The input:
______

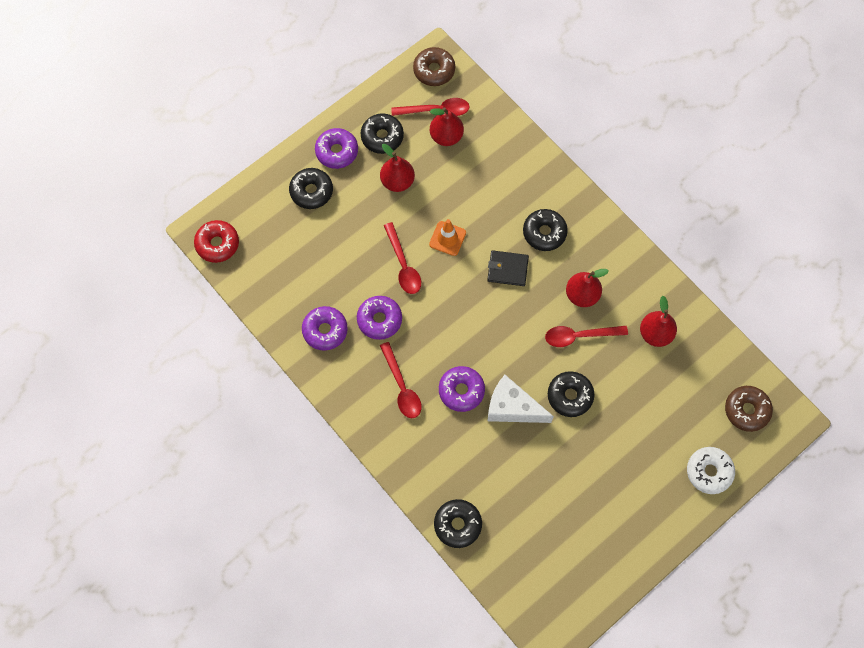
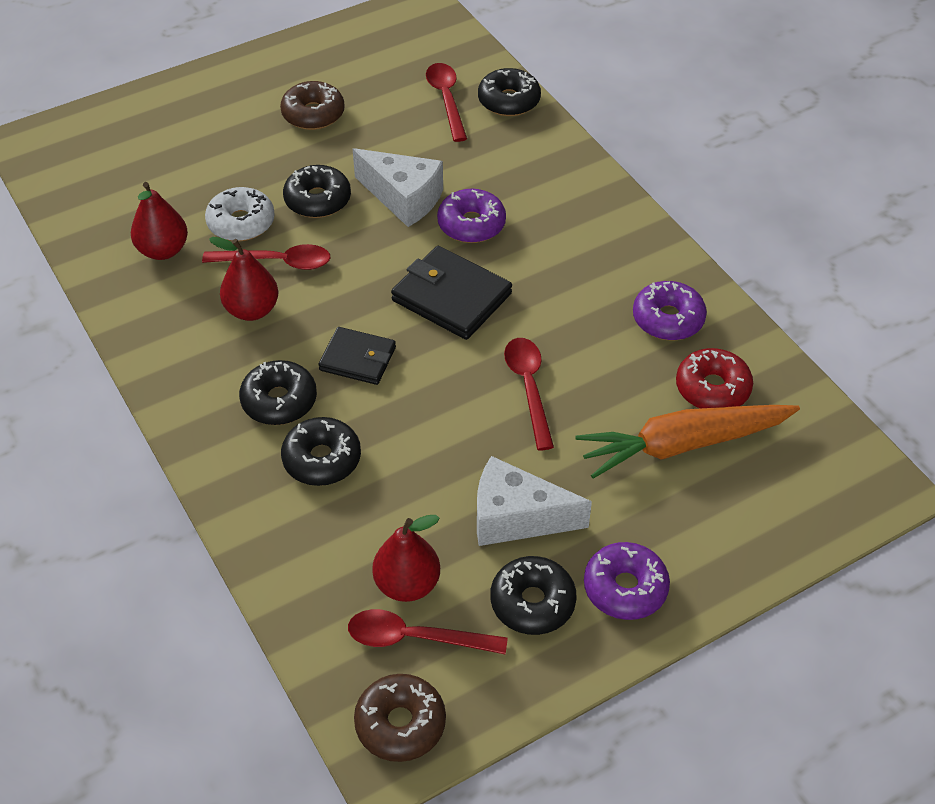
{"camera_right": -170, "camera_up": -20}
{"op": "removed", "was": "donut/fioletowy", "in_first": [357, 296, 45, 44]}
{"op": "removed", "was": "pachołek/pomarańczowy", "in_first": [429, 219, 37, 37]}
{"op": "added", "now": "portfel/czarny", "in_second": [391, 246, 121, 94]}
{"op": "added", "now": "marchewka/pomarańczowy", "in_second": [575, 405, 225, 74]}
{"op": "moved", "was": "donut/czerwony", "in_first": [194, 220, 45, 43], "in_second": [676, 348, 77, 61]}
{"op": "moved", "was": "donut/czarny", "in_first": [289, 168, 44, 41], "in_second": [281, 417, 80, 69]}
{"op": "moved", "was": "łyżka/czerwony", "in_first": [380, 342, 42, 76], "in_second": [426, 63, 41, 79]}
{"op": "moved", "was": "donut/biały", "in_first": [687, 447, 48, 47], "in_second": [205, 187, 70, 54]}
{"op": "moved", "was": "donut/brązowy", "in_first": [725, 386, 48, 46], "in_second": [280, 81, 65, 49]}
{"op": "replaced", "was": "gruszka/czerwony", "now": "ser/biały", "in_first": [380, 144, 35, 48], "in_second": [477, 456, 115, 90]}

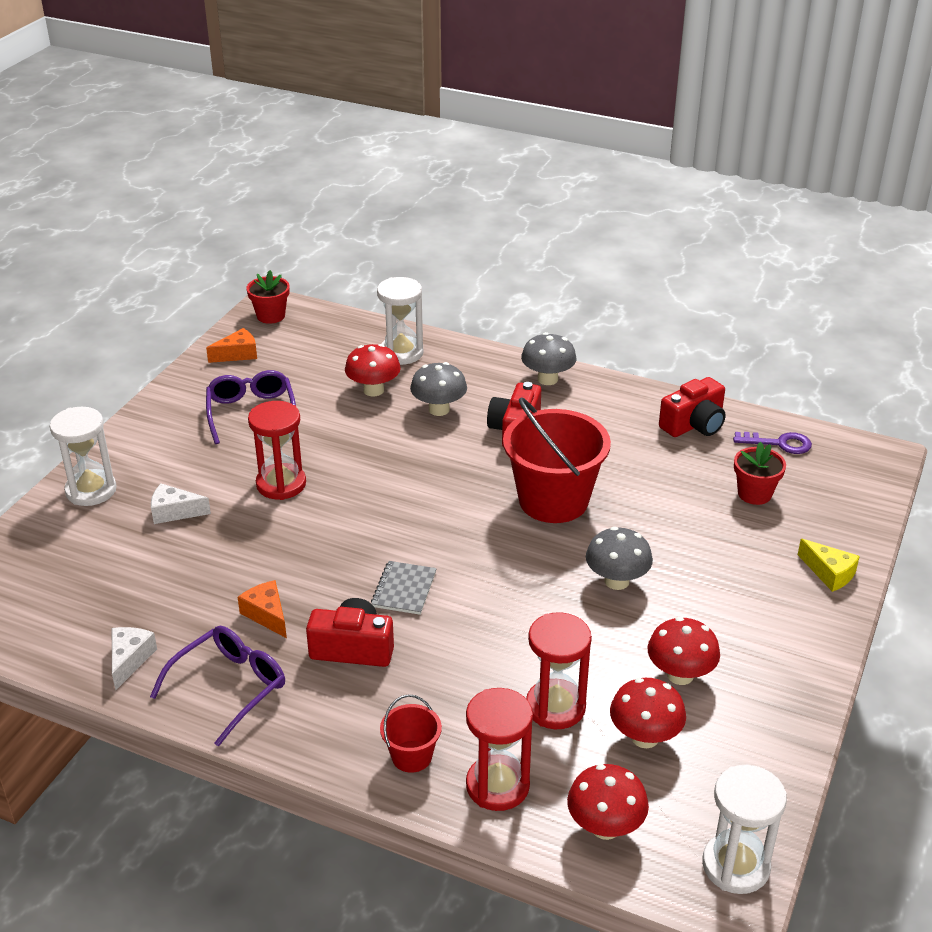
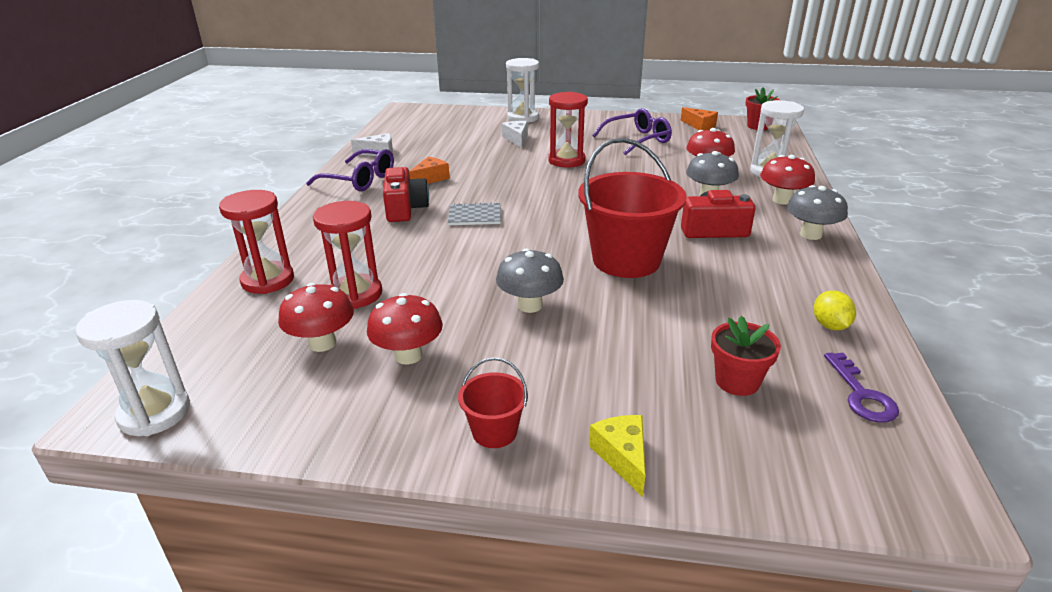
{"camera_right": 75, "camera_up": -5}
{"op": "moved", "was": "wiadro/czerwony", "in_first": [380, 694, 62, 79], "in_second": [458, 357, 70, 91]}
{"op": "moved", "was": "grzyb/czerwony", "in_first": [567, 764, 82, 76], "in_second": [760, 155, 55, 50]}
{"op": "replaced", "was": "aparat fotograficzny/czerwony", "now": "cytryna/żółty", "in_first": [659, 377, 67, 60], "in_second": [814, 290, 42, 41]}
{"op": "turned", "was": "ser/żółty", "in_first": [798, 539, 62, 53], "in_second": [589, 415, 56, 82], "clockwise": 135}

______

Every line of the records containing the word "donut" must appear in the answer.

{"op": "removed", "was": "donut/fioletowy", "in_first": [357, 296, 45, 44]}
{"op": "moved", "was": "donut/czerwony", "in_first": [194, 220, 45, 43], "in_second": [676, 348, 77, 61]}
{"op": "moved", "was": "donut/czarny", "in_first": [289, 168, 44, 41], "in_second": [281, 417, 80, 69]}
{"op": "moved", "was": "donut/biały", "in_first": [687, 447, 48, 47], "in_second": [205, 187, 70, 54]}
{"op": "moved", "was": "donut/brązowy", "in_first": [725, 386, 48, 46], "in_second": [280, 81, 65, 49]}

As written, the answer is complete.